-------- RECORDS FOR PROCESSING

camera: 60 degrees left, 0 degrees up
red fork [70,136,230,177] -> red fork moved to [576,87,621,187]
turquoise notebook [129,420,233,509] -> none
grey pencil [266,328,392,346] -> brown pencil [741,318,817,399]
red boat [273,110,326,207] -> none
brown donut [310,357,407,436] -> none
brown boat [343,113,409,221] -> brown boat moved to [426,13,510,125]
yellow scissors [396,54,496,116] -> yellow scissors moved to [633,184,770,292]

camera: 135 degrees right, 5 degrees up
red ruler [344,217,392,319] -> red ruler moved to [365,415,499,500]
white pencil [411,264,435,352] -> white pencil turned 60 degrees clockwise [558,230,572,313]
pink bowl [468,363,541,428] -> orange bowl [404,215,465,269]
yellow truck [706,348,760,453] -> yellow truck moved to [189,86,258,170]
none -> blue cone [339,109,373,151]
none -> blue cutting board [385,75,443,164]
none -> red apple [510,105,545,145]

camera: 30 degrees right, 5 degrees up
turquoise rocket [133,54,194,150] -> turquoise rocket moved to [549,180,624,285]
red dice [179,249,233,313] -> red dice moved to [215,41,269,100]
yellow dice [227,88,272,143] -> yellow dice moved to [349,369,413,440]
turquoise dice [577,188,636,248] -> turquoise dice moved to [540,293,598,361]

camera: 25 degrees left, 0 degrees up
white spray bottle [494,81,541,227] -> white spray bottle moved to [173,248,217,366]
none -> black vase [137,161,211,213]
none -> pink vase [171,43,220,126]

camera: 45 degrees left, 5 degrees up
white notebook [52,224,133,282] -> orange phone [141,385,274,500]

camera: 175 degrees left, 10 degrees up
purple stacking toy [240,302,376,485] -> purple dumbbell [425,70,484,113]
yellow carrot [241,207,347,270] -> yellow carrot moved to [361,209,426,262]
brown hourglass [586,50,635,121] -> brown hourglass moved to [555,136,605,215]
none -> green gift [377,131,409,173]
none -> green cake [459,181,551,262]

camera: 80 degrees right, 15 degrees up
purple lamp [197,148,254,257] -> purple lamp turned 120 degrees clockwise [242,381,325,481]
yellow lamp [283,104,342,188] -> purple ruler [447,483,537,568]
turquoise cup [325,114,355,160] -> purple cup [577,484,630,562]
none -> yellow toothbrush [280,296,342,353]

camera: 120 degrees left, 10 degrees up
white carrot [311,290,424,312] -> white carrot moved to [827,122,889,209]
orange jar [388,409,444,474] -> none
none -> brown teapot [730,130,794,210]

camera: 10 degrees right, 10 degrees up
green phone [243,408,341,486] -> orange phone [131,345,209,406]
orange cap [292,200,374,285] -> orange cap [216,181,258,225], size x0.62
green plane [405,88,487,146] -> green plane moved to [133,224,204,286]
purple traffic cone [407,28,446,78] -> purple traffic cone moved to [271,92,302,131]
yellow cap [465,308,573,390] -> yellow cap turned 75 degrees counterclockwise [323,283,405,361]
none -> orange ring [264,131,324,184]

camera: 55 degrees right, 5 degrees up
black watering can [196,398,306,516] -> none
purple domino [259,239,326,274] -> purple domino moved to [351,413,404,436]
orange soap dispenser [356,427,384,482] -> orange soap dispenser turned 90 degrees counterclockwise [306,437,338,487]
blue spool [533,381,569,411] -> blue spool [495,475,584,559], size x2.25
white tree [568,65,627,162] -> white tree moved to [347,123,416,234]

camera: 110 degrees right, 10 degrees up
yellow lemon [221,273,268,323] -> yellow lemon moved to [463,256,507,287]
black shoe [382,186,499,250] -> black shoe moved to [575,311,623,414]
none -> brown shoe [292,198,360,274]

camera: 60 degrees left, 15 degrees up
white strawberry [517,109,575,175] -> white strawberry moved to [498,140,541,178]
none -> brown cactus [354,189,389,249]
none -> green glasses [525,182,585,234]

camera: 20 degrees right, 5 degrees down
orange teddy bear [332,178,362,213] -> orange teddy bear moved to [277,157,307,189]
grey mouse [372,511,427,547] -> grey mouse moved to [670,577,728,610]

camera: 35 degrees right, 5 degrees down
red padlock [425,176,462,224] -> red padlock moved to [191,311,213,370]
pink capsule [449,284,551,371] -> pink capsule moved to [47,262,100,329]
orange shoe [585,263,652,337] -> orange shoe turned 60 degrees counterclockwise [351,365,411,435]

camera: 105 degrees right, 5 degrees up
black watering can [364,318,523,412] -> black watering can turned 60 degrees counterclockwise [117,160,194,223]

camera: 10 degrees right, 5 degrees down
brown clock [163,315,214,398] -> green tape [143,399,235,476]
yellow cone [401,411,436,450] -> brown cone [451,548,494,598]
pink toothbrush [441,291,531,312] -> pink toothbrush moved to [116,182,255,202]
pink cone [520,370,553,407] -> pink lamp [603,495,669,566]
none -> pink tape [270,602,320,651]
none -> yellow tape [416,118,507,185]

----------------

EXERCISE INSTRUCTIONS =>
Write out the data again in full. Match it exactly.

TASK ANSWER =>
camera: 60 degrees left, 0 degrees up
red fork [70,136,230,177] -> red fork moved to [576,87,621,187]
turquoise notebook [129,420,233,509] -> none
grey pencil [266,328,392,346] -> brown pencil [741,318,817,399]
red boat [273,110,326,207] -> none
brown donut [310,357,407,436] -> none
brown boat [343,113,409,221] -> brown boat moved to [426,13,510,125]
yellow scissors [396,54,496,116] -> yellow scissors moved to [633,184,770,292]

camera: 135 degrees right, 5 degrees up
red ruler [344,217,392,319] -> red ruler moved to [365,415,499,500]
white pencil [411,264,435,352] -> white pencil turned 60 degrees clockwise [558,230,572,313]
pink bowl [468,363,541,428] -> orange bowl [404,215,465,269]
yellow truck [706,348,760,453] -> yellow truck moved to [189,86,258,170]
none -> blue cone [339,109,373,151]
none -> blue cutting board [385,75,443,164]
none -> red apple [510,105,545,145]

camera: 30 degrees right, 5 degrees up
turquoise rocket [133,54,194,150] -> turquoise rocket moved to [549,180,624,285]
red dice [179,249,233,313] -> red dice moved to [215,41,269,100]
yellow dice [227,88,272,143] -> yellow dice moved to [349,369,413,440]
turquoise dice [577,188,636,248] -> turquoise dice moved to [540,293,598,361]

camera: 25 degrees left, 0 degrees up
white spray bottle [494,81,541,227] -> white spray bottle moved to [173,248,217,366]
none -> black vase [137,161,211,213]
none -> pink vase [171,43,220,126]

camera: 45 degrees left, 5 degrees up
white notebook [52,224,133,282] -> orange phone [141,385,274,500]

camera: 175 degrees left, 10 degrees up
purple stacking toy [240,302,376,485] -> purple dumbbell [425,70,484,113]
yellow carrot [241,207,347,270] -> yellow carrot moved to [361,209,426,262]
brown hourglass [586,50,635,121] -> brown hourglass moved to [555,136,605,215]
none -> green gift [377,131,409,173]
none -> green cake [459,181,551,262]

camera: 80 degrees right, 15 degrees up
purple lamp [197,148,254,257] -> purple lamp turned 120 degrees clockwise [242,381,325,481]
yellow lamp [283,104,342,188] -> purple ruler [447,483,537,568]
turquoise cup [325,114,355,160] -> purple cup [577,484,630,562]
none -> yellow toothbrush [280,296,342,353]

camera: 120 degrees left, 10 degrees up
white carrot [311,290,424,312] -> white carrot moved to [827,122,889,209]
orange jar [388,409,444,474] -> none
none -> brown teapot [730,130,794,210]

camera: 10 degrees right, 10 degrees up
green phone [243,408,341,486] -> orange phone [131,345,209,406]
orange cap [292,200,374,285] -> orange cap [216,181,258,225], size x0.62
green plane [405,88,487,146] -> green plane moved to [133,224,204,286]
purple traffic cone [407,28,446,78] -> purple traffic cone moved to [271,92,302,131]
yellow cap [465,308,573,390] -> yellow cap turned 75 degrees counterclockwise [323,283,405,361]
none -> orange ring [264,131,324,184]

camera: 55 degrees right, 5 degrees up
black watering can [196,398,306,516] -> none
purple domino [259,239,326,274] -> purple domino moved to [351,413,404,436]
orange soap dispenser [356,427,384,482] -> orange soap dispenser turned 90 degrees counterclockwise [306,437,338,487]
blue spool [533,381,569,411] -> blue spool [495,475,584,559], size x2.25
white tree [568,65,627,162] -> white tree moved to [347,123,416,234]

camera: 110 degrees right, 10 degrees up
yellow lemon [221,273,268,323] -> yellow lemon moved to [463,256,507,287]
black shoe [382,186,499,250] -> black shoe moved to [575,311,623,414]
none -> brown shoe [292,198,360,274]

camera: 60 degrees left, 15 degrees up
white strawberry [517,109,575,175] -> white strawberry moved to [498,140,541,178]
none -> brown cactus [354,189,389,249]
none -> green glasses [525,182,585,234]

camera: 20 degrees right, 5 degrees down
orange teddy bear [332,178,362,213] -> orange teddy bear moved to [277,157,307,189]
grey mouse [372,511,427,547] -> grey mouse moved to [670,577,728,610]

camera: 35 degrees right, 5 degrees down
red padlock [425,176,462,224] -> red padlock moved to [191,311,213,370]
pink capsule [449,284,551,371] -> pink capsule moved to [47,262,100,329]
orange shoe [585,263,652,337] -> orange shoe turned 60 degrees counterclockwise [351,365,411,435]

camera: 105 degrees right, 5 degrees up
black watering can [364,318,523,412] -> black watering can turned 60 degrees counterclockwise [117,160,194,223]

camera: 10 degrees right, 5 degrees down
brown clock [163,315,214,398] -> green tape [143,399,235,476]
yellow cone [401,411,436,450] -> brown cone [451,548,494,598]
pink toothbrush [441,291,531,312] -> pink toothbrush moved to [116,182,255,202]
pink cone [520,370,553,407] -> pink lamp [603,495,669,566]
none -> pink tape [270,602,320,651]
none -> yellow tape [416,118,507,185]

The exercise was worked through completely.